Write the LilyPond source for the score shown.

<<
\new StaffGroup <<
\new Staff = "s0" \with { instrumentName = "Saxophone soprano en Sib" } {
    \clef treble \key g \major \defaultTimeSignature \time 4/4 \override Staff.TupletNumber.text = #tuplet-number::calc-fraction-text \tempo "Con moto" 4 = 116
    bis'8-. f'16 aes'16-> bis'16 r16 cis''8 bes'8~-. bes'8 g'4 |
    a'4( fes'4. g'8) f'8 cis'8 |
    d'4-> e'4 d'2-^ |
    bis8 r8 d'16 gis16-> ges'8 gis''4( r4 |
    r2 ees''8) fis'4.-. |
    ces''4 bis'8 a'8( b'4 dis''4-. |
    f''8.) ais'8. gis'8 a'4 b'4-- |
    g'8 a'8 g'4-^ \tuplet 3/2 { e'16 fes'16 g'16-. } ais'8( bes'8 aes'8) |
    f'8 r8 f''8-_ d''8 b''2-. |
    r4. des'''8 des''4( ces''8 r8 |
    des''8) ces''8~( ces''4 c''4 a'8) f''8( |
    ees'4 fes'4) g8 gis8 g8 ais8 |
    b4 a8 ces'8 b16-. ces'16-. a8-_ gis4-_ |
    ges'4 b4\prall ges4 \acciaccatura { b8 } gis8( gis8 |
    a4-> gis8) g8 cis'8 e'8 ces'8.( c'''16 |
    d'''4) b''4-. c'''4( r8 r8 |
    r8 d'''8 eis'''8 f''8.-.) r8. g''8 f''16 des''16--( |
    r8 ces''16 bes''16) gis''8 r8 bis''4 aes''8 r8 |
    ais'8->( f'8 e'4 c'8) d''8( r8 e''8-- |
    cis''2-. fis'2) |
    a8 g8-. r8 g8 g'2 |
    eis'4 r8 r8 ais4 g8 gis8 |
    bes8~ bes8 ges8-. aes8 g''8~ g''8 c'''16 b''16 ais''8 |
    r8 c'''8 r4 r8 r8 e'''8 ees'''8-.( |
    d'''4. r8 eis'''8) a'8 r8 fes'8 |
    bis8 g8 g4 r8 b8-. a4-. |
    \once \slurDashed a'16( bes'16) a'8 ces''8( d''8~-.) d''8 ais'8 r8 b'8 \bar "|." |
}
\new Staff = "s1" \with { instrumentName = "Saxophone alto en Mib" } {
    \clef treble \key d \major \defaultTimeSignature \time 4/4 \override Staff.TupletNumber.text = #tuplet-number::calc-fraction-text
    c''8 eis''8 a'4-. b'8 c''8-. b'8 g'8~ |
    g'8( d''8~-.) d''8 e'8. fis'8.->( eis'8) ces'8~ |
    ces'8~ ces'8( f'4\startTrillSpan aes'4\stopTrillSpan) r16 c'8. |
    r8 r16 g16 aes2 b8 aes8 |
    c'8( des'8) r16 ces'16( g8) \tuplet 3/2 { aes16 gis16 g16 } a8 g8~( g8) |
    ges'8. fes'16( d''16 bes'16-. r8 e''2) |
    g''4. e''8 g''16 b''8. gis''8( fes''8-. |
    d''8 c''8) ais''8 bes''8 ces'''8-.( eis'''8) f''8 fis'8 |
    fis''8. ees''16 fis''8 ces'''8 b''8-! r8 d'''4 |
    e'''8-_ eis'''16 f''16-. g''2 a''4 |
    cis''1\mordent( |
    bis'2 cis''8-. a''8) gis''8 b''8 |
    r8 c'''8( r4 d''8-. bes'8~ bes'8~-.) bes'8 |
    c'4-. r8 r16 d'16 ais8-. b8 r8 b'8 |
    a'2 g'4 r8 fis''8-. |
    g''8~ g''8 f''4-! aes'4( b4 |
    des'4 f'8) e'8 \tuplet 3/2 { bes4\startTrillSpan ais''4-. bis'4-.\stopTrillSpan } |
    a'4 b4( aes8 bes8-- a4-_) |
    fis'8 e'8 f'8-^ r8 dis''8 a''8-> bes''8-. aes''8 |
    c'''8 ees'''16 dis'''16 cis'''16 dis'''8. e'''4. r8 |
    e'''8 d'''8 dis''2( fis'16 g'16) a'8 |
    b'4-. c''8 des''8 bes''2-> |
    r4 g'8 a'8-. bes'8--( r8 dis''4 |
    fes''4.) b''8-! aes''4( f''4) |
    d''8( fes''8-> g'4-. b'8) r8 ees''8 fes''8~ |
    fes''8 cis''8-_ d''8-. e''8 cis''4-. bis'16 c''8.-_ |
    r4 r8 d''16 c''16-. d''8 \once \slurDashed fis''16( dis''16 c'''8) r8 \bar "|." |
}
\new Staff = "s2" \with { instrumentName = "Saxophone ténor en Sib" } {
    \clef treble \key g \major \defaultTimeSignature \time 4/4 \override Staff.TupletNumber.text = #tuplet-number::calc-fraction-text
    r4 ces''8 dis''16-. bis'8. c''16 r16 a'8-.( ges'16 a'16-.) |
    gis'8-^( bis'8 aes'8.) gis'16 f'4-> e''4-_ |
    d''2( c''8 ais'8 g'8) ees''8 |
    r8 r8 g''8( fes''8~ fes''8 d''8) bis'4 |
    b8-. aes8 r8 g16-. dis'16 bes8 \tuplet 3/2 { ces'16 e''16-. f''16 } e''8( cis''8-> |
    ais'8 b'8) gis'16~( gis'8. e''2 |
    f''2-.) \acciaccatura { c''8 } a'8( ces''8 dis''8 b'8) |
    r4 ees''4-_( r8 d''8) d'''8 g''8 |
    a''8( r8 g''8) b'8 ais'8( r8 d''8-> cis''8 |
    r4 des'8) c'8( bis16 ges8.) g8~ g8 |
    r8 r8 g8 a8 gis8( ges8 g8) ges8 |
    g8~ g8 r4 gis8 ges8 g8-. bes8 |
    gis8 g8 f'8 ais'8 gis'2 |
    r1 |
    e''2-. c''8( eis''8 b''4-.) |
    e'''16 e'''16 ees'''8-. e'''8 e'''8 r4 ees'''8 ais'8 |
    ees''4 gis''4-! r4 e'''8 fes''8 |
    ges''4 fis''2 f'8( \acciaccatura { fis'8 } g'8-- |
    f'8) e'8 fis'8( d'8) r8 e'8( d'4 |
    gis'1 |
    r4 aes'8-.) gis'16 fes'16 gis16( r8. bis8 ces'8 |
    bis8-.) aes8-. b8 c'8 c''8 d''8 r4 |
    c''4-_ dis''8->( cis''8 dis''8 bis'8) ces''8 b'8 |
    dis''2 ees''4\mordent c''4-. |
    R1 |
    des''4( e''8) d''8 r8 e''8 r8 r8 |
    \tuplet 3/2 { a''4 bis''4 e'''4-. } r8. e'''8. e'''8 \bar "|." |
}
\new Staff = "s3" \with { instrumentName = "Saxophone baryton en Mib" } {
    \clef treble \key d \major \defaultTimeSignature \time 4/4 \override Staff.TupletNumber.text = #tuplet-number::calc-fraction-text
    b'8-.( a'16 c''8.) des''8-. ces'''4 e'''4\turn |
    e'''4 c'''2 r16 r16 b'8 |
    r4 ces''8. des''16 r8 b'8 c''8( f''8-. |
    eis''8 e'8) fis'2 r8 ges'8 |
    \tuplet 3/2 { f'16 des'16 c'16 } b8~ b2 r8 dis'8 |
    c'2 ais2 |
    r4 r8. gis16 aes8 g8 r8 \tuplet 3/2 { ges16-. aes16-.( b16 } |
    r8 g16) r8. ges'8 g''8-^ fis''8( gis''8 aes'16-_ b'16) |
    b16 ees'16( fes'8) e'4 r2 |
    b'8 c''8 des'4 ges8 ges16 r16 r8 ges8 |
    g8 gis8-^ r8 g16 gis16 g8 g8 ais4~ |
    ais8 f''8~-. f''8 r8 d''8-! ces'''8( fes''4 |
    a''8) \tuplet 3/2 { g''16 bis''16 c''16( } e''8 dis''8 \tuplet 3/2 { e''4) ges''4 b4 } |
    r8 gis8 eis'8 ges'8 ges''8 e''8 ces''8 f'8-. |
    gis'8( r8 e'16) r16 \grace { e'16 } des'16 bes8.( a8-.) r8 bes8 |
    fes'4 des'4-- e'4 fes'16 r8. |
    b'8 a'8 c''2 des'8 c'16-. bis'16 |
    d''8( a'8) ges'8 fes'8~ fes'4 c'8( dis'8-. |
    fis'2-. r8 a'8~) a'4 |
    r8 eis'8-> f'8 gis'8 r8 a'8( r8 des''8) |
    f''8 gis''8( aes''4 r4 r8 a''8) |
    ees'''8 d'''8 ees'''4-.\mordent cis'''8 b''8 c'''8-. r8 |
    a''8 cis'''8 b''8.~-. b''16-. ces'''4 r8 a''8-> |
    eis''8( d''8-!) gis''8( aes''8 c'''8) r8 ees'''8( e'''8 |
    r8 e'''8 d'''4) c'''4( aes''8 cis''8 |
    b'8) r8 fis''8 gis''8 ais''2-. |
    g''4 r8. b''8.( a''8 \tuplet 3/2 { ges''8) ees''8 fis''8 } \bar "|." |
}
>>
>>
********
### WHAT YOU ARE ASKED TO DO:
Show every line of the data above that contains the string "once".

### RESPONSE BELOW:
    \once \slurDashed a'16( bes'16) a'8 ces''8( d''8~-.) d''8 ais'8 r8 b'8 \bar "|." |
    r4 r8 d''16 c''16-. d''8 \once \slurDashed fis''16( dis''16 c'''8) r8 \bar "|." |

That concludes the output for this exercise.